======== INPUT ========
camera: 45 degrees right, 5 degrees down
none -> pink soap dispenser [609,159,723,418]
========
======== INPUT ========
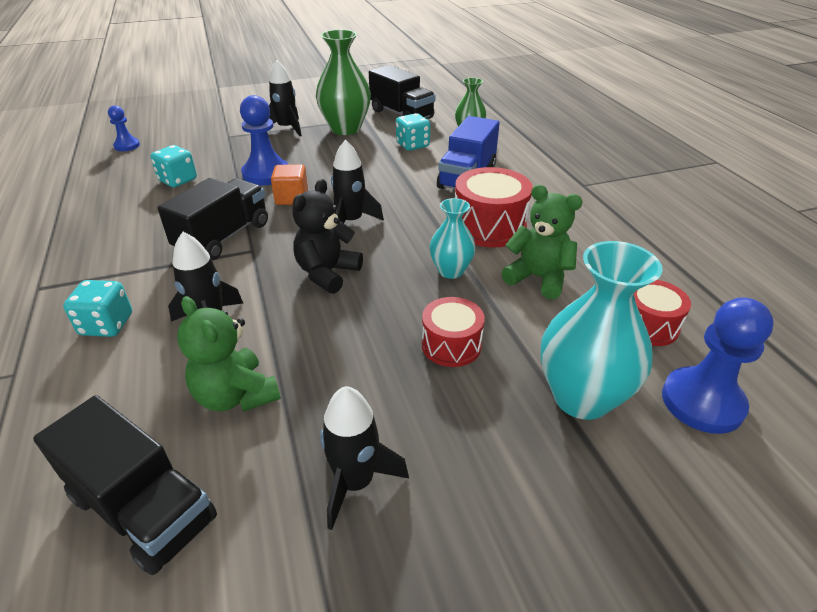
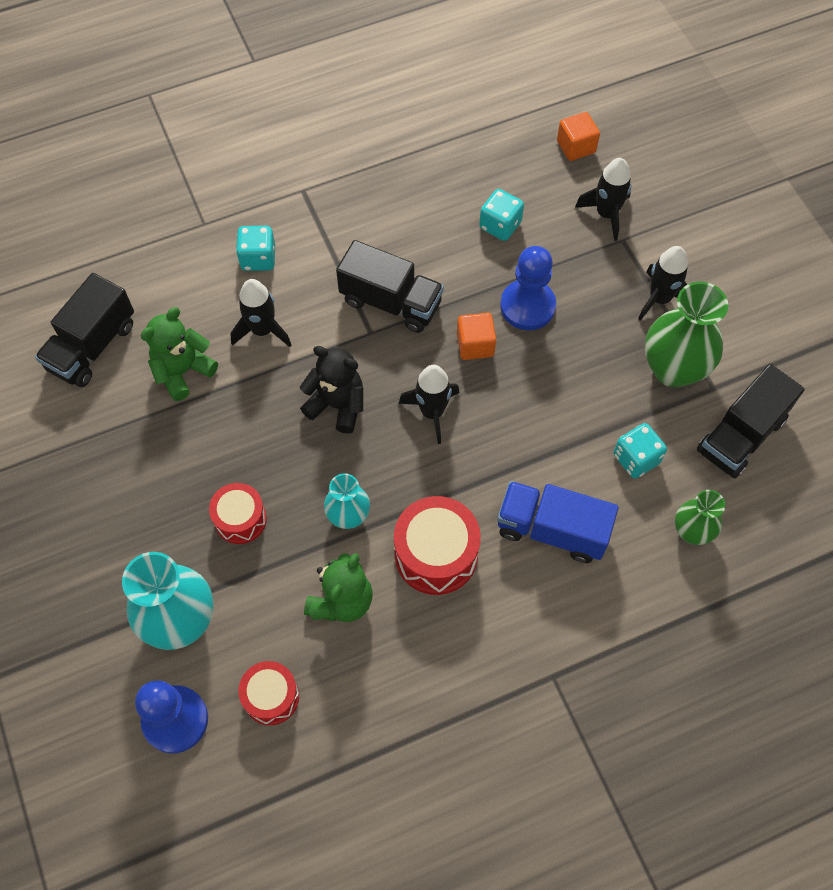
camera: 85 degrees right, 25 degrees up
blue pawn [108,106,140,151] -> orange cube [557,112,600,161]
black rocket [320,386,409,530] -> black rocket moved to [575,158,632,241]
========
======== INPUT ========
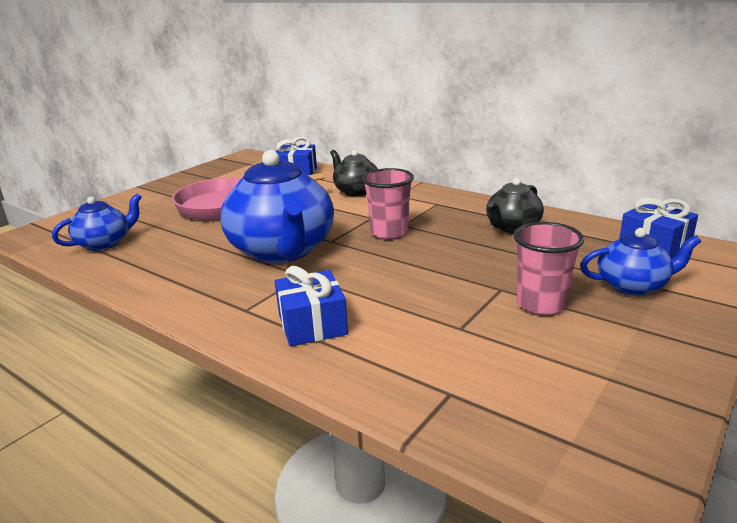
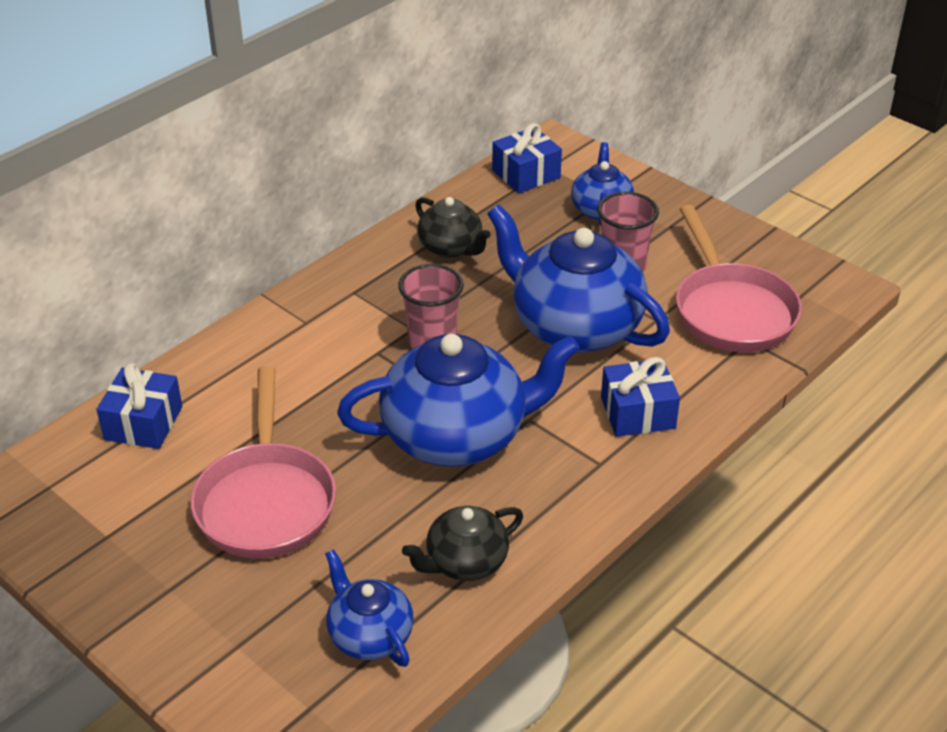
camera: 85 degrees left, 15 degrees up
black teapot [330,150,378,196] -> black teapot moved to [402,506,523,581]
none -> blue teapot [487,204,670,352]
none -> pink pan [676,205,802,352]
========
In the listing above, find the line with "camera: 45 degrees right, 5 degrees down" and the line with "none -> pink soap dispenser [609,159,723,418]"; set down exactly those two lines and every line between them, nothing more.

■ **RESPONSE TO THE TASK**:
camera: 45 degrees right, 5 degrees down
none -> pink soap dispenser [609,159,723,418]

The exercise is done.